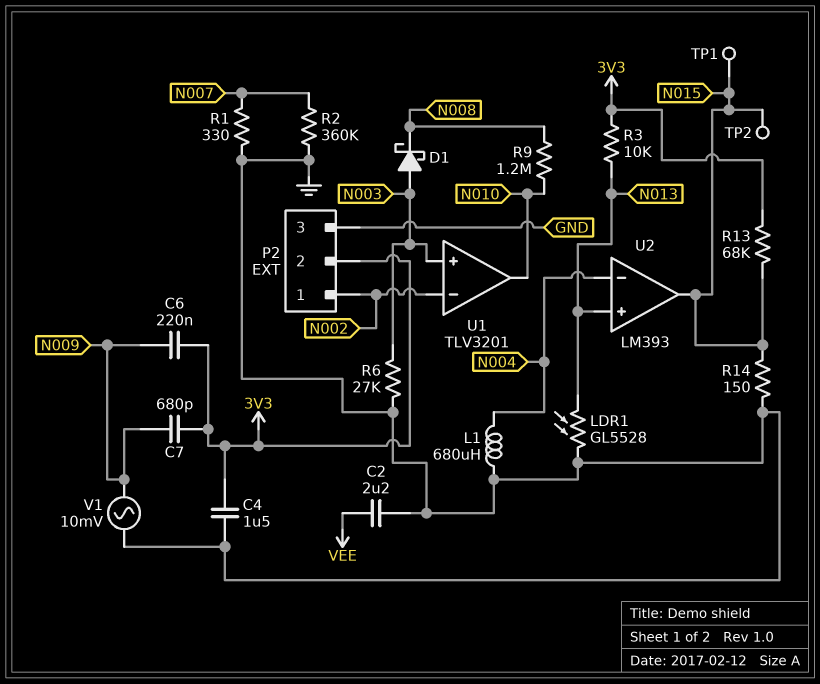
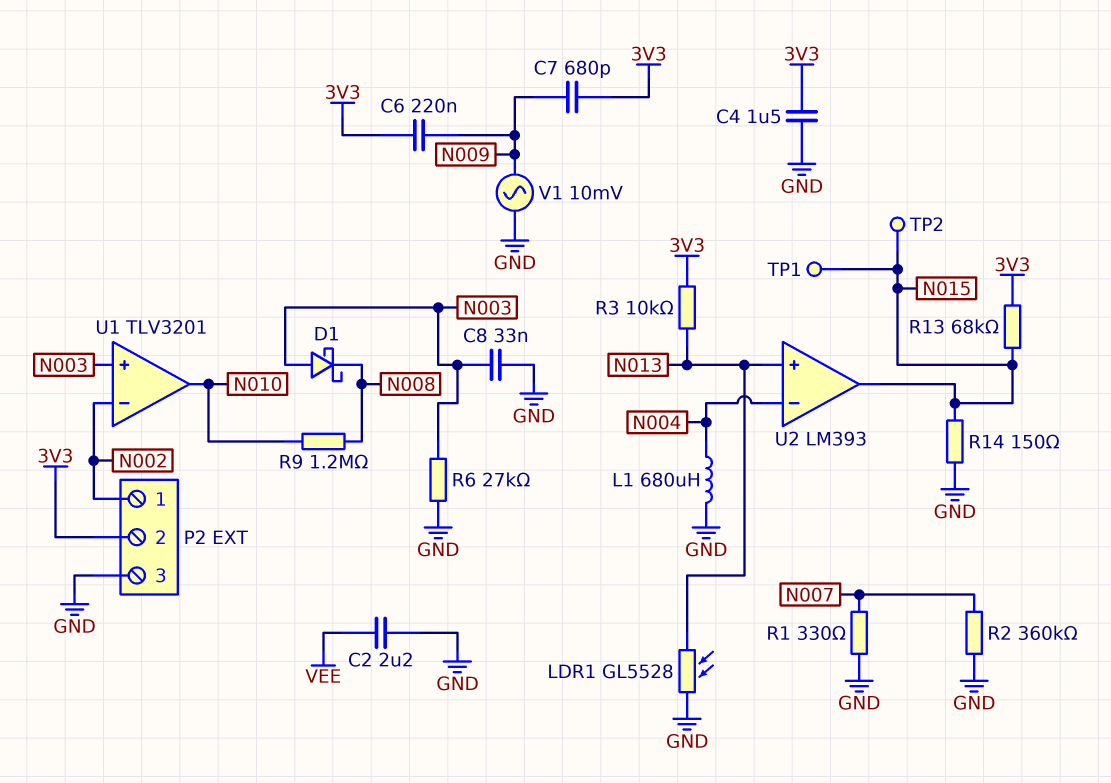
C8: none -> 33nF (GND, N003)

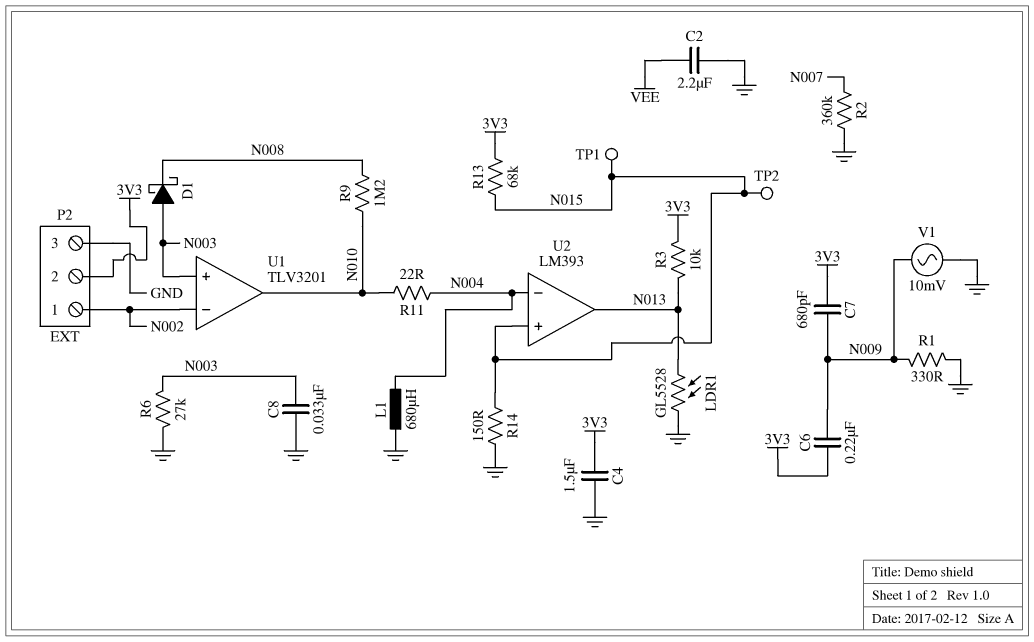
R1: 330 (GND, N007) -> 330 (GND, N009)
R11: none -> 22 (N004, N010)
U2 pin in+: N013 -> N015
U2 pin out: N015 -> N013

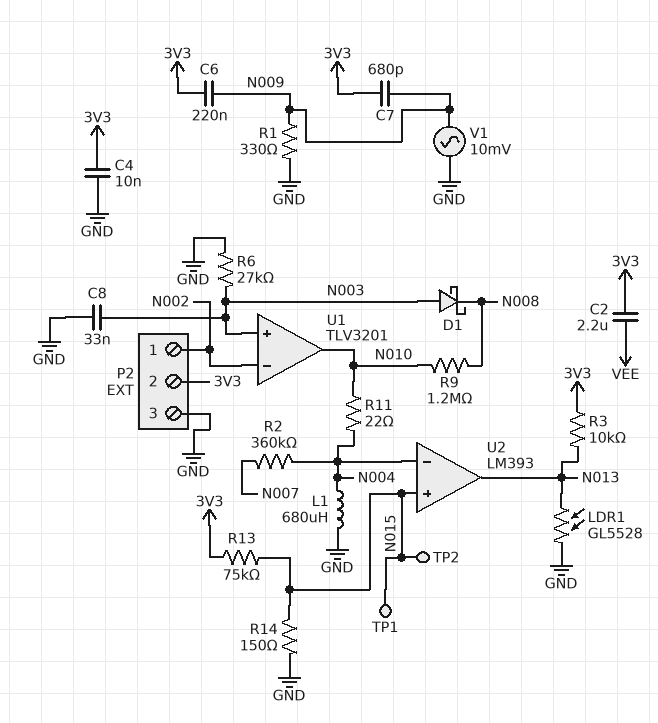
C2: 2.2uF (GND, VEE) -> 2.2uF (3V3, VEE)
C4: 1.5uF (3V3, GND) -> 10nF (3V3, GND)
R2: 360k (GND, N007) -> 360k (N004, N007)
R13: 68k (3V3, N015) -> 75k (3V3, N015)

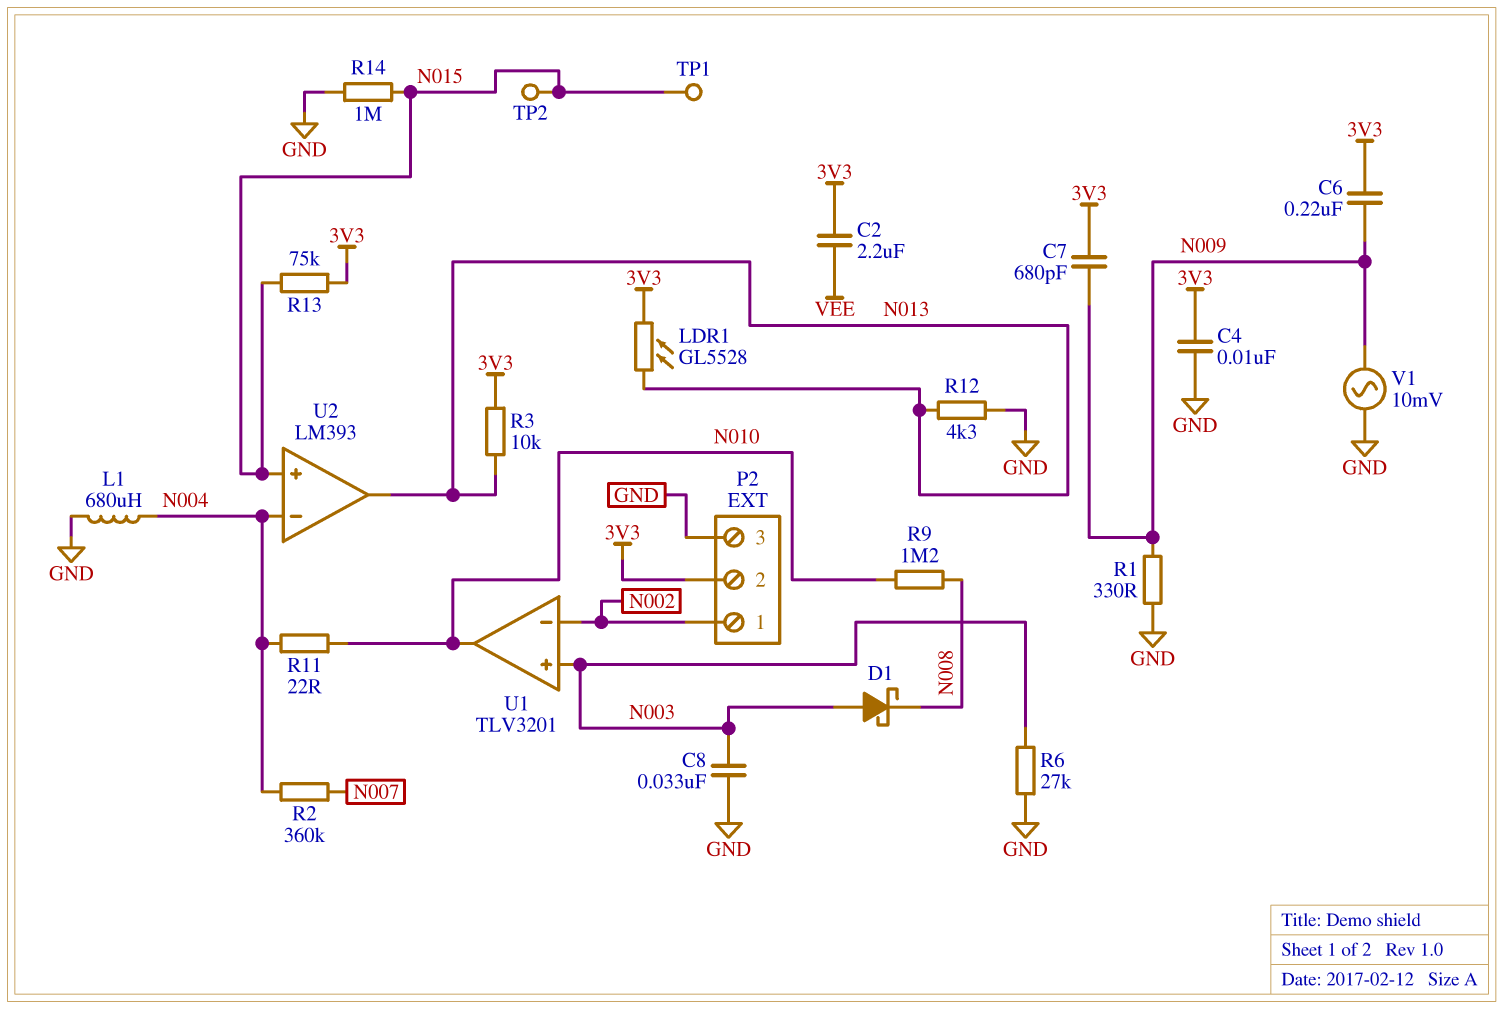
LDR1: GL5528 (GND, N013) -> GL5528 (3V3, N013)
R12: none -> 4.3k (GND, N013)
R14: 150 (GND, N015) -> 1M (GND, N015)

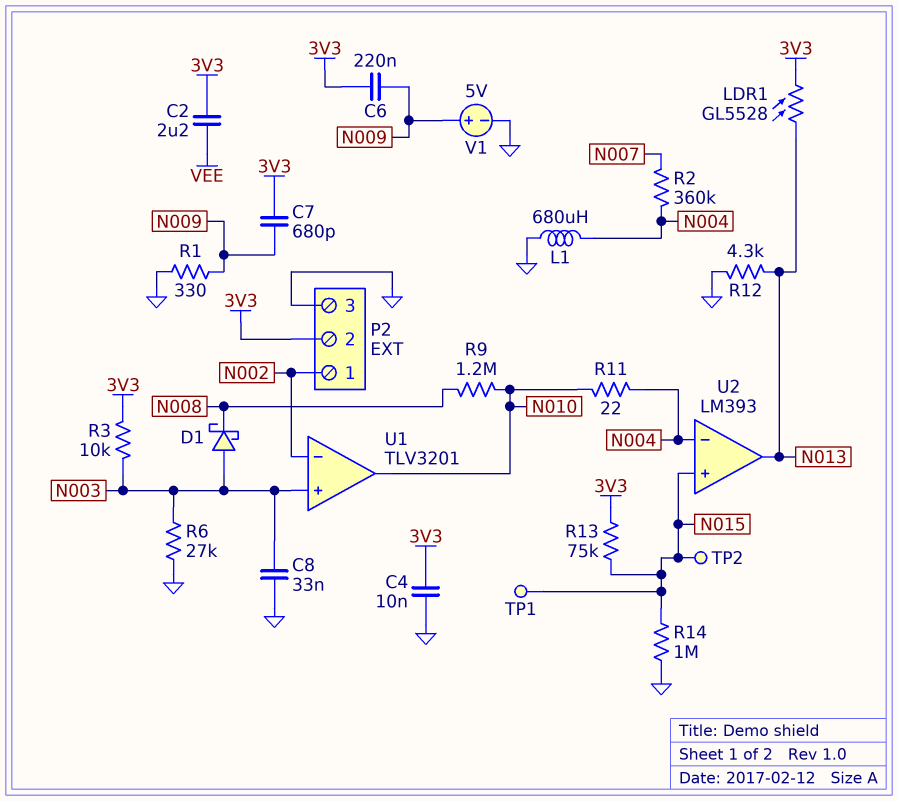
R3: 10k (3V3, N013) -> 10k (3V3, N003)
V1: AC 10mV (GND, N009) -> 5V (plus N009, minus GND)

...

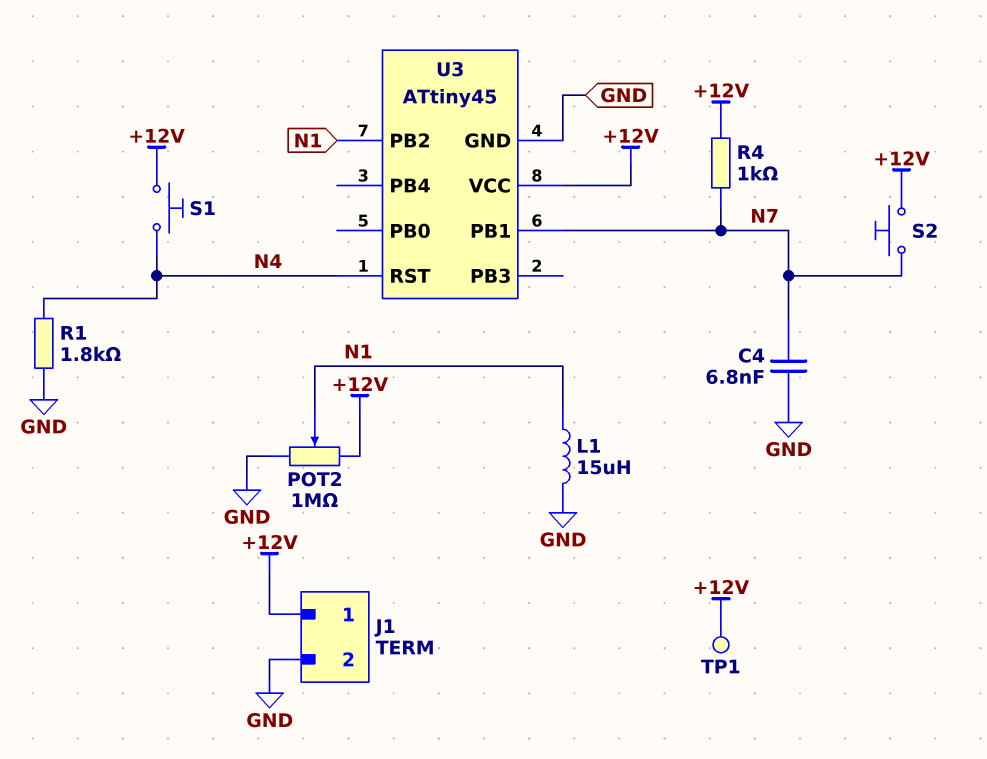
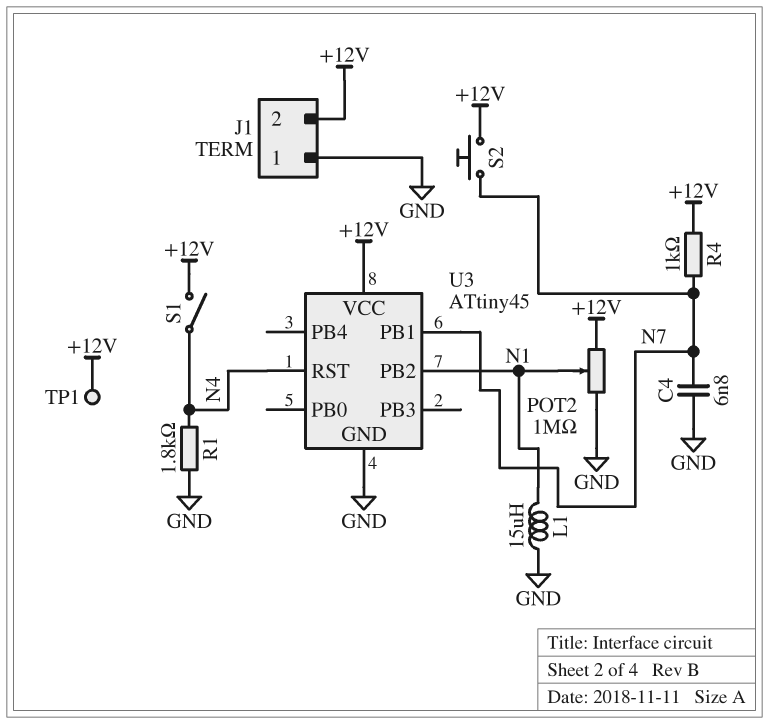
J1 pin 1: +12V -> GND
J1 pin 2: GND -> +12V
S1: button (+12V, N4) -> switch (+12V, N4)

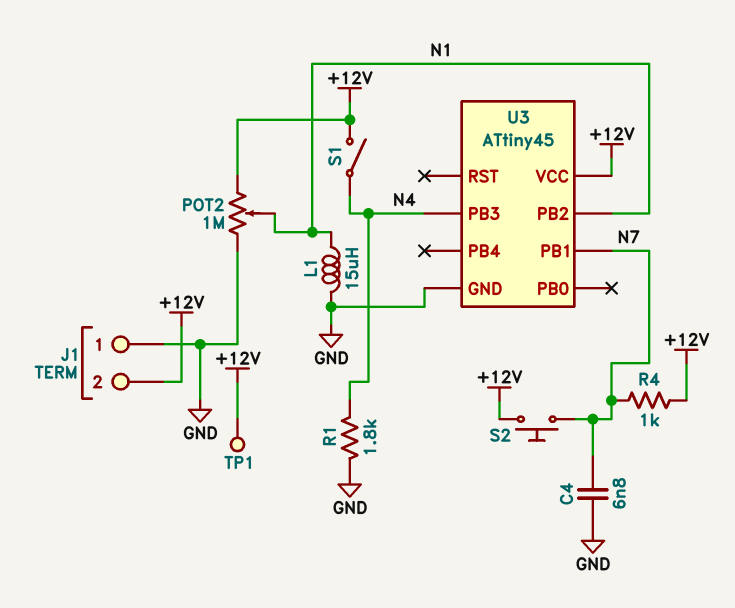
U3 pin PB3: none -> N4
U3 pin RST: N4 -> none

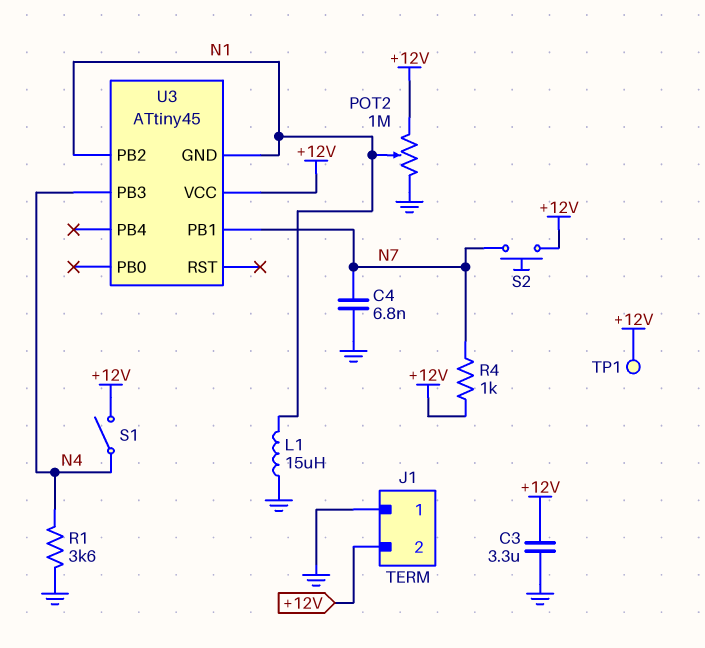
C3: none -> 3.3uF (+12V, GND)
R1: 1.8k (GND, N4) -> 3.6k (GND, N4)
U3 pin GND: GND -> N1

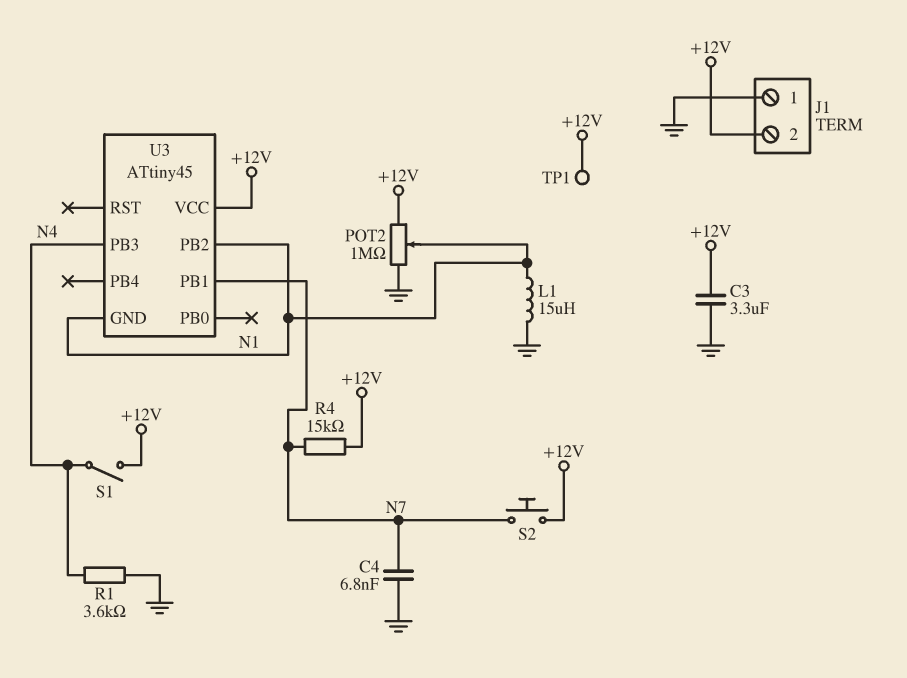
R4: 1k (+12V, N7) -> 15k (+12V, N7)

Problem to work on: Some lines in the material contain "none". Show all of them.

Exercise result:
C8: none -> 33nF (GND, N003)
R11: none -> 22 (N004, N010)
R12: none -> 4.3k (GND, N013)
U3 pin PB3: none -> N4
U3 pin RST: N4 -> none
C3: none -> 3.3uF (+12V, GND)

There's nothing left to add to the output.